• [What is being asked]:
Repeat the entries beneath in their entirety, precisely as given.

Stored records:
--- START ---

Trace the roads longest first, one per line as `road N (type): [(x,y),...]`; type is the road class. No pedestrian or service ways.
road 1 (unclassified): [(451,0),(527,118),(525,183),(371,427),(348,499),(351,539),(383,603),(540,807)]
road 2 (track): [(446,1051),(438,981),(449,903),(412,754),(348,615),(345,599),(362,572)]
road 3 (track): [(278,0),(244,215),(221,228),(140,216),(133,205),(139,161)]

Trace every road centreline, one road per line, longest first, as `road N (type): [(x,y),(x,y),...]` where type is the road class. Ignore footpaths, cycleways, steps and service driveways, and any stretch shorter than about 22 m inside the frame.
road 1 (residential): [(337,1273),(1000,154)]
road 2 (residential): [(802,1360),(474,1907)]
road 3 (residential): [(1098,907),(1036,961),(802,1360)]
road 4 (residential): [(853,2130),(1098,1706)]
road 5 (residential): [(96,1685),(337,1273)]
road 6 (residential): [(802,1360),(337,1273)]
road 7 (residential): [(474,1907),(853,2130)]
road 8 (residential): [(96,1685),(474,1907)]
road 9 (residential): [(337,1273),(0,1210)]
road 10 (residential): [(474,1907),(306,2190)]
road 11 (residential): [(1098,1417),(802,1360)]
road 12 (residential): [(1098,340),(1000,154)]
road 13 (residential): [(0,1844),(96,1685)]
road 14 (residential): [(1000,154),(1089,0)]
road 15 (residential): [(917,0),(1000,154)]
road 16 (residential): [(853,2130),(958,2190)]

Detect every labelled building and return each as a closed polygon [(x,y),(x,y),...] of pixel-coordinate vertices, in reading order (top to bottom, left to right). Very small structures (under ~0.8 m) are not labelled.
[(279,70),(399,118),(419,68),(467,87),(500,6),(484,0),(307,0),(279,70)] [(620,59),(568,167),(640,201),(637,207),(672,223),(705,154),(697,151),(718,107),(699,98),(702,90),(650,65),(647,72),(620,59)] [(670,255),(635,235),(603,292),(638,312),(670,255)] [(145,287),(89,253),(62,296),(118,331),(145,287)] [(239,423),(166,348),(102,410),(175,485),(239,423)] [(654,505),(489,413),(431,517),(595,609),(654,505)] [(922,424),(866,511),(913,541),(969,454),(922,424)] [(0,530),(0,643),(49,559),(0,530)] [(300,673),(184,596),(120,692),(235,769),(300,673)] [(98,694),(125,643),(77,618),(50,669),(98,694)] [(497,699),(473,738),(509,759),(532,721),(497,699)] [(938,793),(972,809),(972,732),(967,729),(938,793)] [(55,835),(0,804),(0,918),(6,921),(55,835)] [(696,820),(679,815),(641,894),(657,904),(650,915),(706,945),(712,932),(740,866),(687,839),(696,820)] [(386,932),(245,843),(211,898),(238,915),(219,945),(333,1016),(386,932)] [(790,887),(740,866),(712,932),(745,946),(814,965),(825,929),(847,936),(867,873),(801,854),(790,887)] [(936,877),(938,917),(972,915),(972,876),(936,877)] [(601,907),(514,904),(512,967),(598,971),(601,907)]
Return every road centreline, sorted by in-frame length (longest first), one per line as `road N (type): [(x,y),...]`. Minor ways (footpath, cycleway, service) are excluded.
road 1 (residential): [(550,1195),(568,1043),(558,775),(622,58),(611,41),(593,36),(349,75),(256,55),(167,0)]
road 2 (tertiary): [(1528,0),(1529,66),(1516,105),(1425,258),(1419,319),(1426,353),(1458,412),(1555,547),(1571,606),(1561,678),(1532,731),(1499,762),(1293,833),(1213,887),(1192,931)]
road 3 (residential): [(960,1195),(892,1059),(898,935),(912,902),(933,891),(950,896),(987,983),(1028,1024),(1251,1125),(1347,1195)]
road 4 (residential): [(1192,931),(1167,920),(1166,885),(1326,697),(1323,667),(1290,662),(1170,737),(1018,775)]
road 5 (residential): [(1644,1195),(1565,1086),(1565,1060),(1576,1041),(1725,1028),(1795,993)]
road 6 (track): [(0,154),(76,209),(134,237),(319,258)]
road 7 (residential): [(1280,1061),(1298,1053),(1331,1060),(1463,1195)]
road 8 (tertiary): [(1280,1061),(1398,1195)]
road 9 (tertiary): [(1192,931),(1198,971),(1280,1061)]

--- END ---

• [Result for this exercise]:
Trace the roads longest first, one per line as `road N (type): [(x,y),...]`; type is the road class. No pedestrian or service ways.
road 1 (unclassified): [(451,0),(527,118),(525,183),(371,427),(348,499),(351,539),(383,603),(540,807)]
road 2 (track): [(446,1051),(438,981),(449,903),(412,754),(348,615),(345,599),(362,572)]
road 3 (track): [(278,0),(244,215),(221,228),(140,216),(133,205),(139,161)]

Trace every road centreline, one road per line, longest first, as `road N (type): [(x,y),(x,y),...]` where type is the road class. Ignore footpaths, cycleways, steps and service driveways, and any stretch shorter than about 22 m inside the frame.
road 1 (residential): [(337,1273),(1000,154)]
road 2 (residential): [(802,1360),(474,1907)]
road 3 (residential): [(1098,907),(1036,961),(802,1360)]
road 4 (residential): [(853,2130),(1098,1706)]
road 5 (residential): [(96,1685),(337,1273)]
road 6 (residential): [(802,1360),(337,1273)]
road 7 (residential): [(474,1907),(853,2130)]
road 8 (residential): [(96,1685),(474,1907)]
road 9 (residential): [(337,1273),(0,1210)]
road 10 (residential): [(474,1907),(306,2190)]
road 11 (residential): [(1098,1417),(802,1360)]
road 12 (residential): [(1098,340),(1000,154)]
road 13 (residential): [(0,1844),(96,1685)]
road 14 (residential): [(1000,154),(1089,0)]
road 15 (residential): [(917,0),(1000,154)]
road 16 (residential): [(853,2130),(958,2190)]

Detect every labelled building and return each as a closed polygon [(x,y),(x,y),...] of pixel-coordinate vertices, in reading order (top to bottom, left to right). Very small structures (under ~0.8 m) are not labelled.
[(279,70),(399,118),(419,68),(467,87),(500,6),(484,0),(307,0),(279,70)] [(620,59),(568,167),(640,201),(637,207),(672,223),(705,154),(697,151),(718,107),(699,98),(702,90),(650,65),(647,72),(620,59)] [(670,255),(635,235),(603,292),(638,312),(670,255)] [(145,287),(89,253),(62,296),(118,331),(145,287)] [(239,423),(166,348),(102,410),(175,485),(239,423)] [(654,505),(489,413),(431,517),(595,609),(654,505)] [(922,424),(866,511),(913,541),(969,454),(922,424)] [(0,530),(0,643),(49,559),(0,530)] [(300,673),(184,596),(120,692),(235,769),(300,673)] [(98,694),(125,643),(77,618),(50,669),(98,694)] [(497,699),(473,738),(509,759),(532,721),(497,699)] [(938,793),(972,809),(972,732),(967,729),(938,793)] [(55,835),(0,804),(0,918),(6,921),(55,835)] [(696,820),(679,815),(641,894),(657,904),(650,915),(706,945),(712,932),(740,866),(687,839),(696,820)] [(386,932),(245,843),(211,898),(238,915),(219,945),(333,1016),(386,932)] [(790,887),(740,866),(712,932),(745,946),(814,965),(825,929),(847,936),(867,873),(801,854),(790,887)] [(936,877),(938,917),(972,915),(972,876),(936,877)] [(601,907),(514,904),(512,967),(598,971),(601,907)]
Return every road centreline, sorted by in-frame length (longest first), one per line as `road N (type): [(x,y),...]`. Minor ways (footpath, cycleway, service) are excluded.
road 1 (residential): [(550,1195),(568,1043),(558,775),(622,58),(611,41),(593,36),(349,75),(256,55),(167,0)]
road 2 (tertiary): [(1528,0),(1529,66),(1516,105),(1425,258),(1419,319),(1426,353),(1458,412),(1555,547),(1571,606),(1561,678),(1532,731),(1499,762),(1293,833),(1213,887),(1192,931)]
road 3 (residential): [(960,1195),(892,1059),(898,935),(912,902),(933,891),(950,896),(987,983),(1028,1024),(1251,1125),(1347,1195)]
road 4 (residential): [(1192,931),(1167,920),(1166,885),(1326,697),(1323,667),(1290,662),(1170,737),(1018,775)]
road 5 (residential): [(1644,1195),(1565,1086),(1565,1060),(1576,1041),(1725,1028),(1795,993)]
road 6 (track): [(0,154),(76,209),(134,237),(319,258)]
road 7 (residential): [(1280,1061),(1298,1053),(1331,1060),(1463,1195)]
road 8 (tertiary): [(1280,1061),(1398,1195)]
road 9 (tertiary): [(1192,931),(1198,971),(1280,1061)]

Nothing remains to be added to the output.